*WHAT THE TASK REQUIRES*:
Rewrite the records below, swapping each instance of "black matte towel" for "black cotton towel" and leaving everything else unchanged.

[Stored data]
● ● ● ● ●

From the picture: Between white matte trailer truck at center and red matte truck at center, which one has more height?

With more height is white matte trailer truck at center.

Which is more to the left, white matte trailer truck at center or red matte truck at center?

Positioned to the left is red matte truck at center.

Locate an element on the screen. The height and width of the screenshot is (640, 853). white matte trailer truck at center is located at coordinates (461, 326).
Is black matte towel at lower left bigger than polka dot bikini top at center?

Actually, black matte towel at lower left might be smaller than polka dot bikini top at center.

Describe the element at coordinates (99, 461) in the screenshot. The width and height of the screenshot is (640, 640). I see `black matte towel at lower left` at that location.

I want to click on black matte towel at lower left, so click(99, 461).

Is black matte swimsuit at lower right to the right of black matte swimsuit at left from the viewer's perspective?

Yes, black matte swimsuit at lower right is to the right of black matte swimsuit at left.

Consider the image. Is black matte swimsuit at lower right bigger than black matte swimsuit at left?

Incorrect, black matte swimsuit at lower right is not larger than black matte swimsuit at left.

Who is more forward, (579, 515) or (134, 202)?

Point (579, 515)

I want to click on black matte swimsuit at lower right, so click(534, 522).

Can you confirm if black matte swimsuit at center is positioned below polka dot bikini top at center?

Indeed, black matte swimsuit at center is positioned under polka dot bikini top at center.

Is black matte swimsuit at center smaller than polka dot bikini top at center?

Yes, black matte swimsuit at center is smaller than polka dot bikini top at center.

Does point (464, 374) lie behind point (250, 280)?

● ● ● ● ●

*ANSWER BOX*:
From the picture: Between white matte trailer truck at center and red matte truck at center, which one has more height?

With more height is white matte trailer truck at center.

Which is more to the left, white matte trailer truck at center or red matte truck at center?

Positioned to the left is red matte truck at center.

Locate an element on the screen. The height and width of the screenshot is (640, 853). white matte trailer truck at center is located at coordinates (461, 326).
Is black cotton towel at lower left bigger than polka dot bikini top at center?

Actually, black cotton towel at lower left might be smaller than polka dot bikini top at center.

Describe the element at coordinates (99, 461) in the screenshot. The width and height of the screenshot is (640, 640). I see `black cotton towel at lower left` at that location.

I want to click on black cotton towel at lower left, so click(99, 461).

Is black matte swimsuit at lower right to the right of black matte swimsuit at left from the viewer's perspective?

Yes, black matte swimsuit at lower right is to the right of black matte swimsuit at left.

Consider the image. Is black matte swimsuit at lower right bigger than black matte swimsuit at left?

Incorrect, black matte swimsuit at lower right is not larger than black matte swimsuit at left.

Who is more forward, (579, 515) or (134, 202)?

Point (579, 515)

I want to click on black matte swimsuit at lower right, so click(534, 522).

Can you confirm if black matte swimsuit at center is positioned below polka dot bikini top at center?

Indeed, black matte swimsuit at center is positioned under polka dot bikini top at center.

Is black matte swimsuit at center smaller than polka dot bikini top at center?

Yes, black matte swimsuit at center is smaller than polka dot bikini top at center.

Does point (464, 374) lie behind point (250, 280)?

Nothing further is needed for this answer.